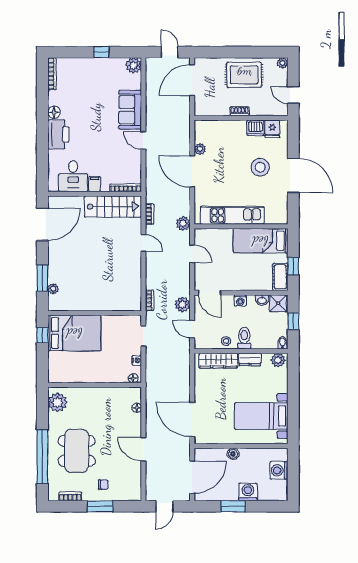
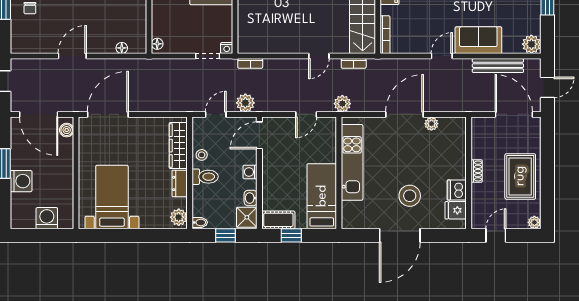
bench: (151, 93) -> (498, 66), added
nightstand: (137, 360) -> (227, 48), moved
boiler: (233, 454) -> (67, 130), moved

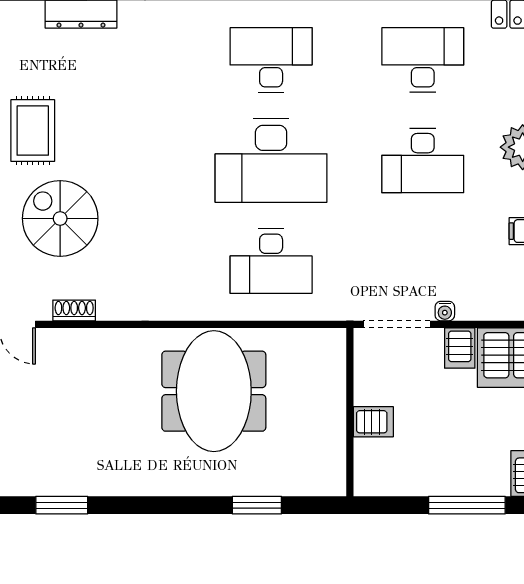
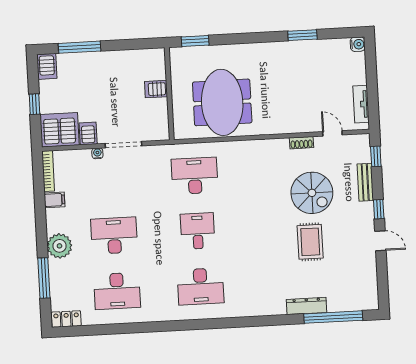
rug: (33, 131) -> (310, 242), moved
desk: (271, 160) -> (198, 231), width x0.53, depth x0.77
wall: (350, 412) -> (169, 94), moved
server rack: (373, 422) -> (156, 89), moved

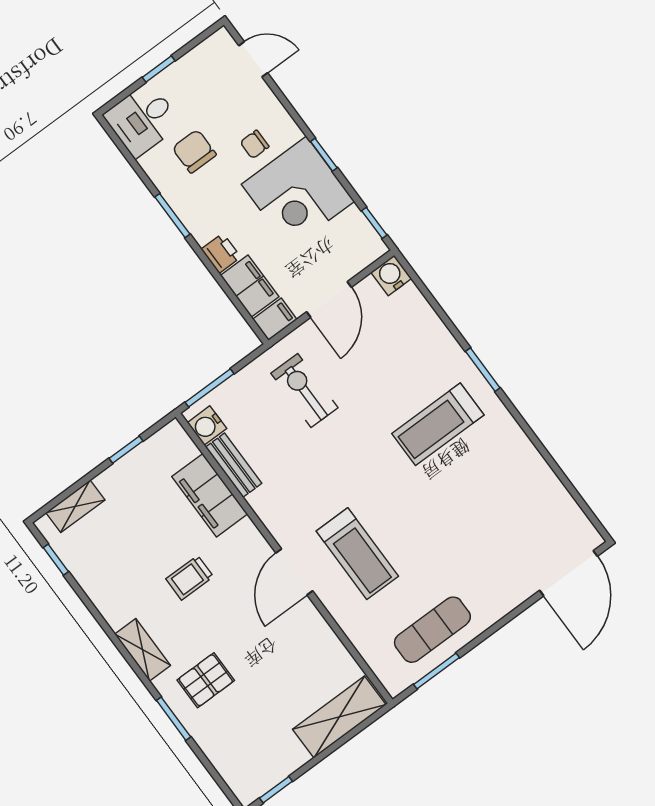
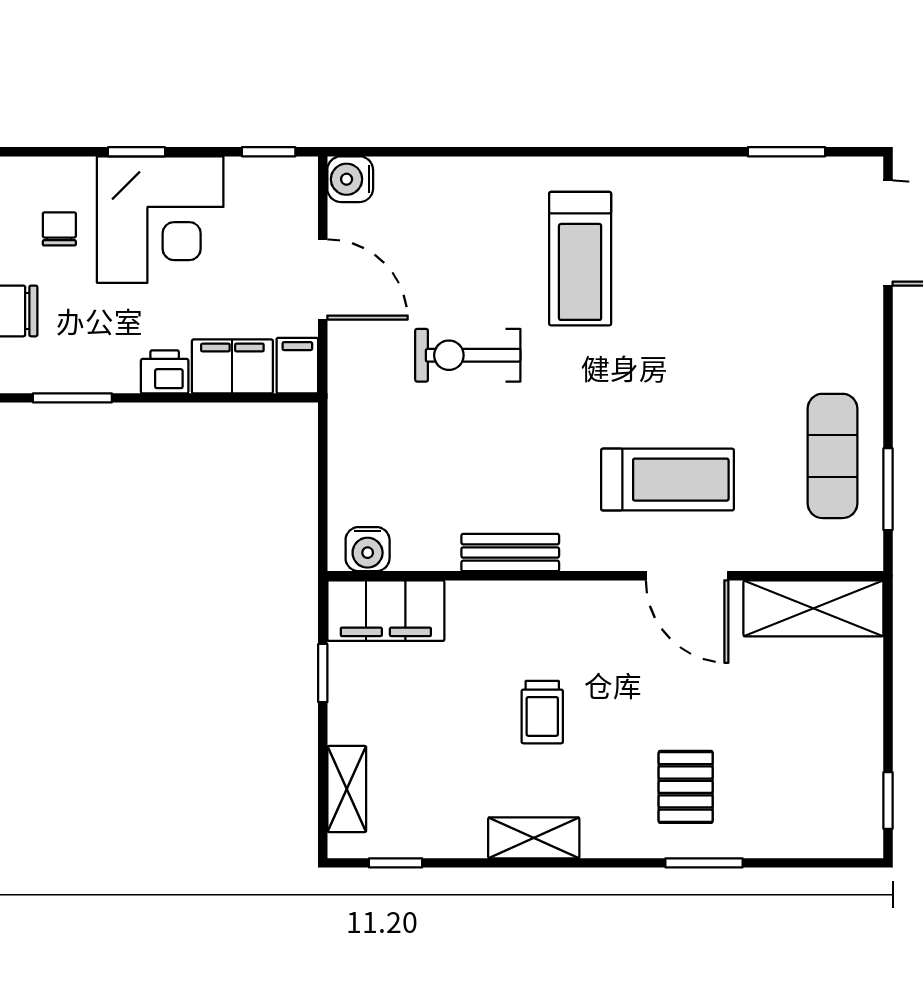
chair: (255, 144) -> (59, 229), turned 180
window: (483, 370) -> (787, 152), moved
window: (210, 388) -> (323, 511), removed
exercise bike: (304, 390) -> (468, 355), moved
bench: (234, 465) -> (510, 553), moved
filing cabinet: (210, 495) -> (386, 611), moved
door: (294, 572) -> (687, 576), moved
shelving: (143, 650) -> (534, 838), moved
shelving: (339, 717) -> (813, 608), moved, turned 90

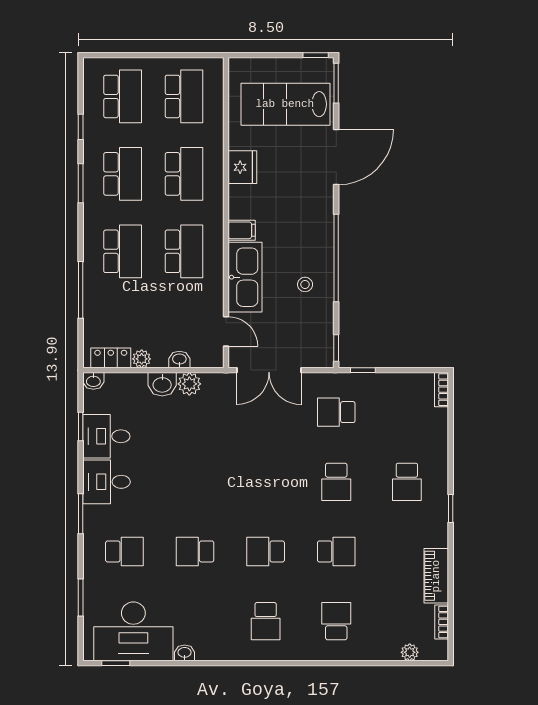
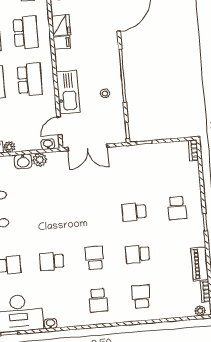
filing cabinet: (242, 230) -> (62, 43), moved
door: (226, 331) -> (59, 126), swing flipped
washbasin: (179, 359) -> (48, 144), moved
school desk: (336, 412) -> (130, 169), removed
school desk: (336, 482) -> (134, 212), turned 90
school desk: (266, 551) -> (95, 258), turned 90
school desk: (336, 551) -> (138, 254), turned 180
plant: (410, 652) -> (200, 311), moved

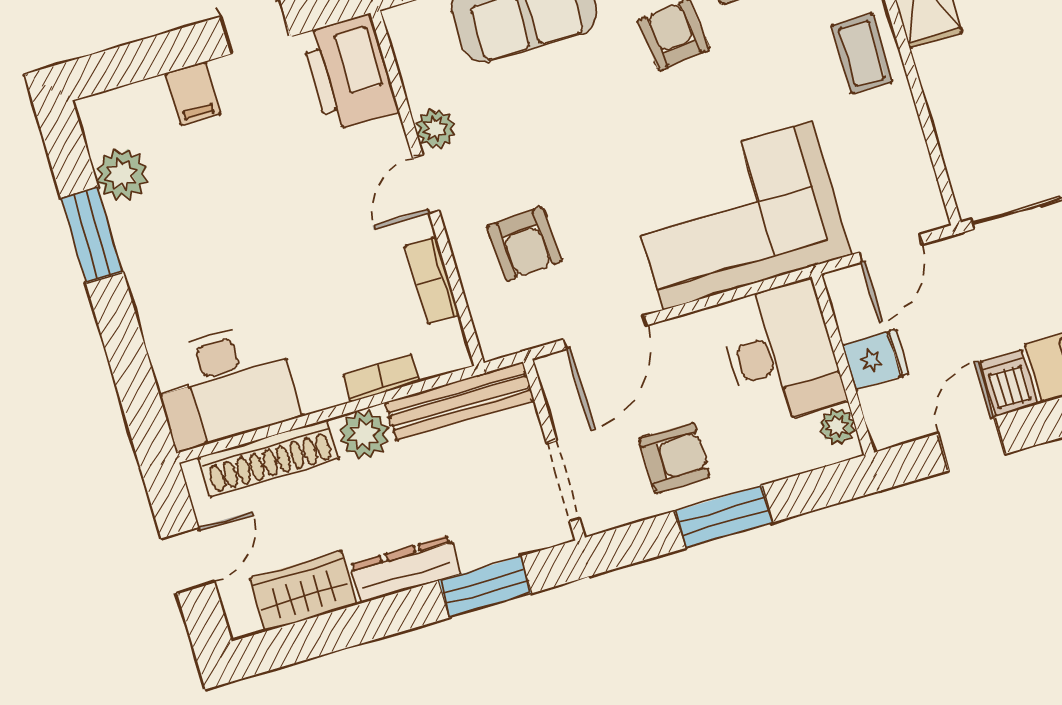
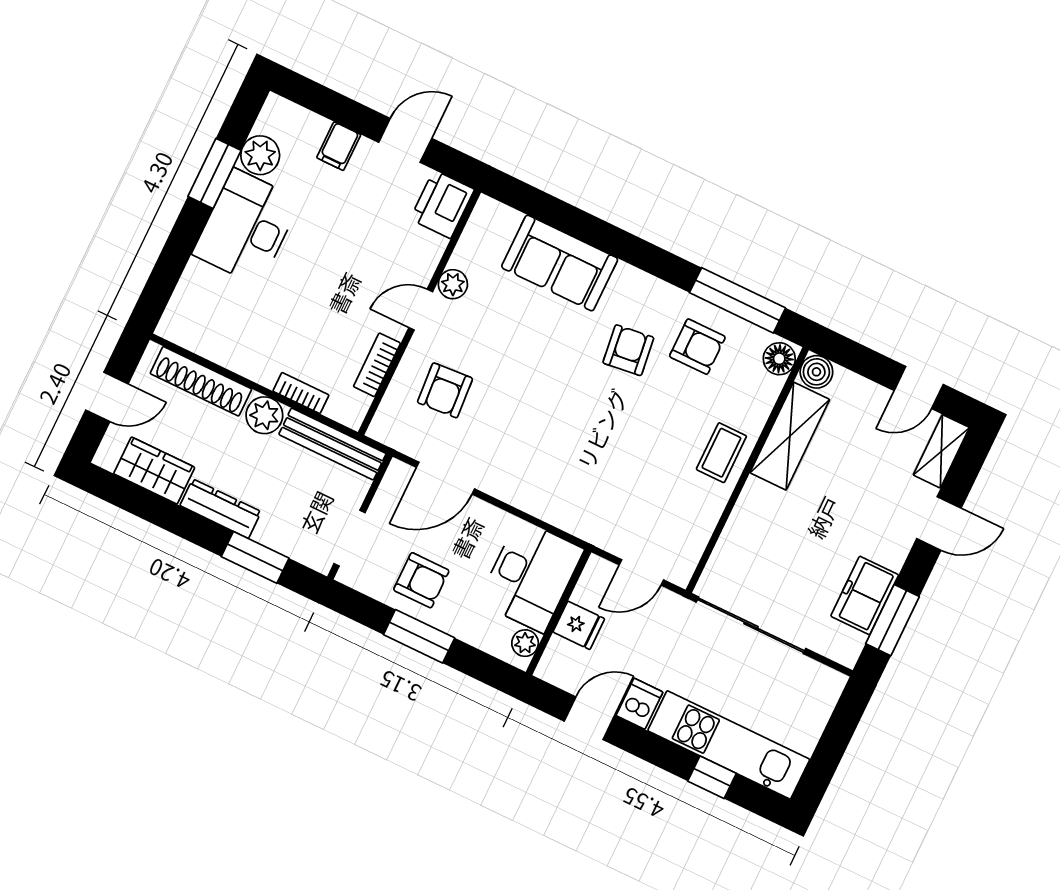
printer: (349, 73) -> (442, 204), width x0.73, depth x0.84
corner sofa: (738, 215) -> (575, 479), removed
desk: (225, 385) -> (246, 227), moved, turned 90

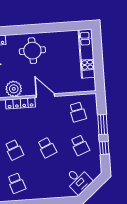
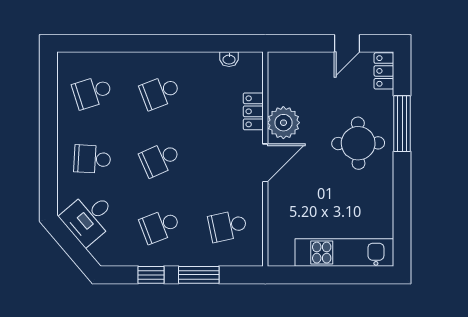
window: (21, 30) -> (402, 124), added
plant: (14, 89) -> (283, 123), moved
locker: (20, 103) -> (253, 111), width x0.66
school desk: (49, 181) -> (92, 159), added

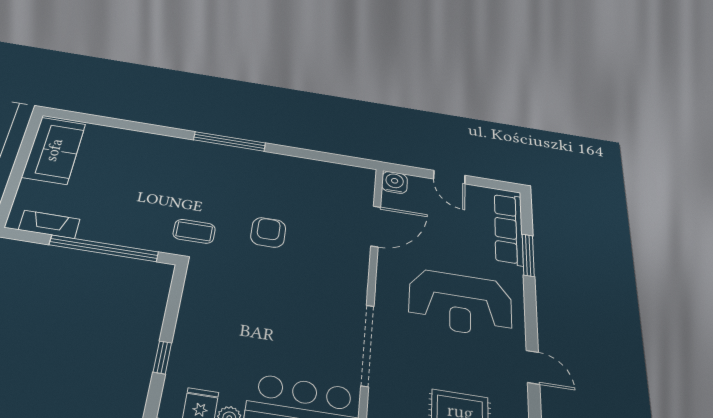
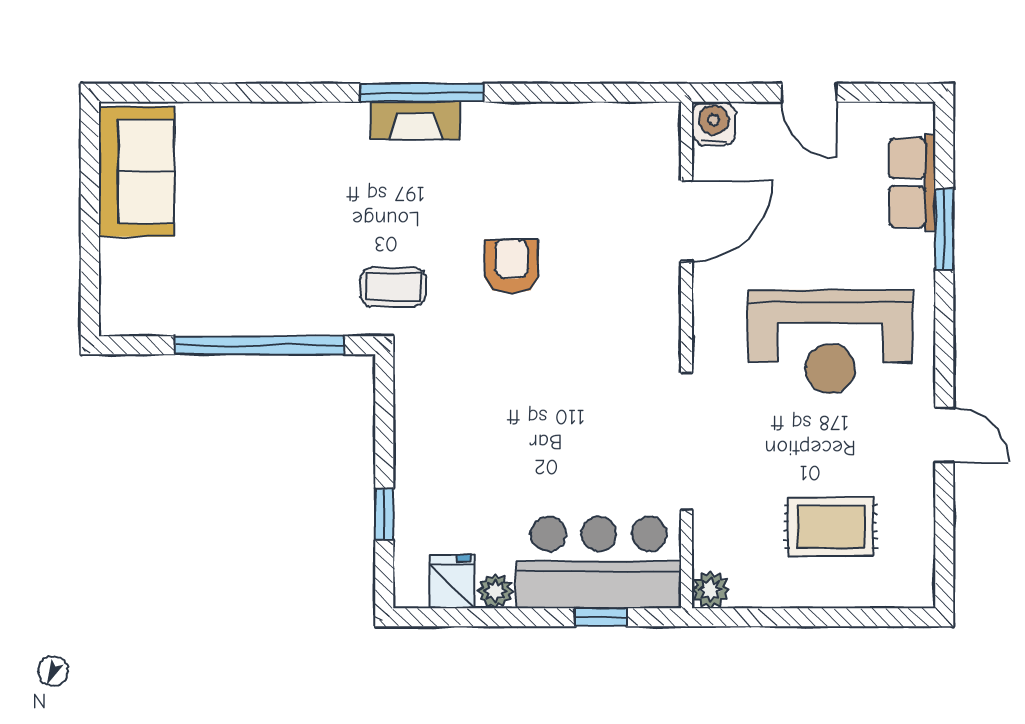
fireplace: (49, 224) -> (415, 121), moved, turned 180
row of seats: (509, 229) -> (912, 182), width x0.68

> _About this task_: Check every line above for the word "cabinet" and copy those that have it.

> _Solution to the problem_:
filing cabinet: (210, 495) -> (386, 611), moved
filing cabinet: (242, 230) -> (62, 43), moved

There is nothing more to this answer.